◆ **WHAT YOU SHOULD DO**:
Could you rewrite the items below so that "white glossy air conditioner" becomes "white shiny air conditioner" wherever it appears, with everything else left as it is?

* * * * * * *

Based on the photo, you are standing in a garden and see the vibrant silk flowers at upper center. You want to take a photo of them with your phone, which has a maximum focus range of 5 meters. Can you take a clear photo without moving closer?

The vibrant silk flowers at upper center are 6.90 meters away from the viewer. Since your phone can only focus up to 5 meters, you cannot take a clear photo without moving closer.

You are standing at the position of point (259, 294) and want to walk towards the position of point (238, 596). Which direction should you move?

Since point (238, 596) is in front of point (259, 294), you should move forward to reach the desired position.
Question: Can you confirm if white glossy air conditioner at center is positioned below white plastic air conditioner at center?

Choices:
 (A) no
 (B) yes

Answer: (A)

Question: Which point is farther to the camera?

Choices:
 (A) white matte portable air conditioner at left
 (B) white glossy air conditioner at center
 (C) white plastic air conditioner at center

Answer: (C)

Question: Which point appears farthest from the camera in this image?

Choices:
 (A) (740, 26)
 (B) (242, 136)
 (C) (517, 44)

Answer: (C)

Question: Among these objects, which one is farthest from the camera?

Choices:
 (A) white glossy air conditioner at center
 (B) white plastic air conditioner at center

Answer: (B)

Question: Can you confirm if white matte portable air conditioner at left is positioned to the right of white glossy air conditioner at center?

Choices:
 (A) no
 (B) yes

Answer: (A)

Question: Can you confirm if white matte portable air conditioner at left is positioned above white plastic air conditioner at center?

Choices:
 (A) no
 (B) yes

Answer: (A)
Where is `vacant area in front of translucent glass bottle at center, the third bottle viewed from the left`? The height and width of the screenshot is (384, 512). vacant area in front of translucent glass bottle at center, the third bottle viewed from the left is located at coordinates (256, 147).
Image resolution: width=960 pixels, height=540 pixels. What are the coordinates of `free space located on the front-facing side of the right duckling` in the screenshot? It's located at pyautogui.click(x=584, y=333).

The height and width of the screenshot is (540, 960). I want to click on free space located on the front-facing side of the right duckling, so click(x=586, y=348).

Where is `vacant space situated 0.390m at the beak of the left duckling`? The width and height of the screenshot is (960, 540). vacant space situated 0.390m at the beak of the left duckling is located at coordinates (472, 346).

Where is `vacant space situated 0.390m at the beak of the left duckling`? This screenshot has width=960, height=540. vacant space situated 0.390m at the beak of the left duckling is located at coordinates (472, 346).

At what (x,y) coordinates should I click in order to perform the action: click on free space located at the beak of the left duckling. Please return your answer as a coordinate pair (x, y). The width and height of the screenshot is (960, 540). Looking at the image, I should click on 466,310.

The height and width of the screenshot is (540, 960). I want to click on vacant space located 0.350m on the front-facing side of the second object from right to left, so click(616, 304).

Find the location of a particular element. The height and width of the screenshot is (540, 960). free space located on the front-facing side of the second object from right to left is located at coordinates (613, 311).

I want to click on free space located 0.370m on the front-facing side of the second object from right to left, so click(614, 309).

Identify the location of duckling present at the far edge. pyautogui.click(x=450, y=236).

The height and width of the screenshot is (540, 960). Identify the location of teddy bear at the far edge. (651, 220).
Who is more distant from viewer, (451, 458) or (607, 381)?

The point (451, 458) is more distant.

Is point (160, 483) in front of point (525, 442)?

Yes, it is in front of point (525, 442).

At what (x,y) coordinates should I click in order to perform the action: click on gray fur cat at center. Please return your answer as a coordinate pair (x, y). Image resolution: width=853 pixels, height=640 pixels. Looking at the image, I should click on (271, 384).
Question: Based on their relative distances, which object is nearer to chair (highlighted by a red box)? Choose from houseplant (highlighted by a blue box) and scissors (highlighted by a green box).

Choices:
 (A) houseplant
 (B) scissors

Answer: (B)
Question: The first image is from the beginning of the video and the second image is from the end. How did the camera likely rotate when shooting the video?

* * * * * * *

◆ **EXPECTED ANSWER**:
Based on the photo, you are standing in a garden and see the vibrant silk flowers at upper center. You want to take a photo of them with your phone, which has a maximum focus range of 5 meters. Can you take a clear photo without moving closer?

The vibrant silk flowers at upper center are 6.90 meters away from the viewer. Since your phone can only focus up to 5 meters, you cannot take a clear photo without moving closer.

You are standing at the position of point (259, 294) and want to walk towards the position of point (238, 596). Which direction should you move?

Since point (238, 596) is in front of point (259, 294), you should move forward to reach the desired position.
Question: Can you confirm if white shiny air conditioner at center is positioned below white plastic air conditioner at center?

Choices:
 (A) no
 (B) yes

Answer: (A)

Question: Which point is farther to the camera?

Choices:
 (A) white matte portable air conditioner at left
 (B) white shiny air conditioner at center
 (C) white plastic air conditioner at center

Answer: (C)

Question: Which point appears farthest from the camera in this image?

Choices:
 (A) (740, 26)
 (B) (242, 136)
 (C) (517, 44)

Answer: (C)

Question: Among these objects, which one is farthest from the camera?

Choices:
 (A) white shiny air conditioner at center
 (B) white plastic air conditioner at center

Answer: (B)

Question: Can you confirm if white matte portable air conditioner at left is positioned to the right of white shiny air conditioner at center?

Choices:
 (A) no
 (B) yes

Answer: (A)

Question: Can you confirm if white matte portable air conditioner at left is positioned above white plastic air conditioner at center?

Choices:
 (A) no
 (B) yes

Answer: (A)
Where is `vacant area in front of translucent glass bottle at center, the third bottle viewed from the left`? The height and width of the screenshot is (384, 512). vacant area in front of translucent glass bottle at center, the third bottle viewed from the left is located at coordinates (256, 147).
Image resolution: width=960 pixels, height=540 pixels. What are the coordinates of `free space located on the front-facing side of the right duckling` in the screenshot? It's located at pyautogui.click(x=584, y=333).

The height and width of the screenshot is (540, 960). I want to click on free space located on the front-facing side of the right duckling, so click(x=586, y=348).

Where is `vacant space situated 0.390m at the beak of the left duckling`? The width and height of the screenshot is (960, 540). vacant space situated 0.390m at the beak of the left duckling is located at coordinates (472, 346).

Where is `vacant space situated 0.390m at the beak of the left duckling`? This screenshot has width=960, height=540. vacant space situated 0.390m at the beak of the left duckling is located at coordinates (472, 346).

At what (x,y) coordinates should I click in order to perform the action: click on free space located at the beak of the left duckling. Please return your answer as a coordinate pair (x, y). The width and height of the screenshot is (960, 540). Looking at the image, I should click on 466,310.

The height and width of the screenshot is (540, 960). I want to click on vacant space located 0.350m on the front-facing side of the second object from right to left, so click(616, 304).

Find the location of a particular element. The height and width of the screenshot is (540, 960). free space located on the front-facing side of the second object from right to left is located at coordinates (613, 311).

I want to click on free space located 0.370m on the front-facing side of the second object from right to left, so click(614, 309).

Identify the location of duckling present at the far edge. pyautogui.click(x=450, y=236).

The height and width of the screenshot is (540, 960). Identify the location of teddy bear at the far edge. (651, 220).
Who is more distant from viewer, (451, 458) or (607, 381)?

The point (451, 458) is more distant.

Is point (160, 483) in front of point (525, 442)?

Yes, it is in front of point (525, 442).

At what (x,y) coordinates should I click in order to perform the action: click on gray fur cat at center. Please return your answer as a coordinate pair (x, y). Image resolution: width=853 pixels, height=640 pixels. Looking at the image, I should click on (271, 384).
Question: Based on their relative distances, which object is nearer to chair (highlighted by a red box)? Choose from houseplant (highlighted by a blue box) and scissors (highlighted by a green box).

Choices:
 (A) houseplant
 (B) scissors

Answer: (B)
Question: The first image is from the beginning of the video and the second image is from the end. How did the camera likely rotate when shooting the video?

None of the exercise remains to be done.